What the task asks =
Looking at the listing below, give the number of lines in which the string "schottky" appears, and add nothing else.

Supplied records =
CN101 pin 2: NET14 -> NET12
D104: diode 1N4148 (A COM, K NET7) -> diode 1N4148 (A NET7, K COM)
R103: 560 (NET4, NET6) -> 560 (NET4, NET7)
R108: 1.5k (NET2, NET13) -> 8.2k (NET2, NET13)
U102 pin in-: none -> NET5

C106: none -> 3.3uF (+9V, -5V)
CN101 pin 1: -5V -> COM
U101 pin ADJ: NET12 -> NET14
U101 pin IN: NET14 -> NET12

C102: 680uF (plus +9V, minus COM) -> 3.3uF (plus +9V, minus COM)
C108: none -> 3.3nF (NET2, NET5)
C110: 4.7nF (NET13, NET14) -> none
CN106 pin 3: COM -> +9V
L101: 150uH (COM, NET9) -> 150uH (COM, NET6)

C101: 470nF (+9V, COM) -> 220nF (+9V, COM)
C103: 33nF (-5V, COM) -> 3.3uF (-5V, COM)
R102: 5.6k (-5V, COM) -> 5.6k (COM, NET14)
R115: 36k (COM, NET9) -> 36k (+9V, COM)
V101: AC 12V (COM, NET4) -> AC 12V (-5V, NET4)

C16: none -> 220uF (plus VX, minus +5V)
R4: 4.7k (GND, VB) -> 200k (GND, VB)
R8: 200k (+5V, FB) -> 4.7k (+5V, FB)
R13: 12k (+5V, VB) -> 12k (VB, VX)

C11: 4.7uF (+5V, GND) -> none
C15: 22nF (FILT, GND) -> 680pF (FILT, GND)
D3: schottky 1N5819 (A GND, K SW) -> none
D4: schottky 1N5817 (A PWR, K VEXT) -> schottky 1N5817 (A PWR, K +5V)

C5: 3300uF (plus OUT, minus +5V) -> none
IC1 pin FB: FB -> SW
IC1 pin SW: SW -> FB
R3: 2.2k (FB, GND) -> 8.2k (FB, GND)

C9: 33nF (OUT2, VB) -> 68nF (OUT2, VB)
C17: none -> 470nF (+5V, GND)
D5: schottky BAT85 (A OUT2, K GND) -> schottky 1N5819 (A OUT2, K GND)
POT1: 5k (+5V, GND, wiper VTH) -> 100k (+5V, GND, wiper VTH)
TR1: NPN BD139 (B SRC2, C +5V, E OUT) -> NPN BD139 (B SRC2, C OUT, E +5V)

Exercise response =
3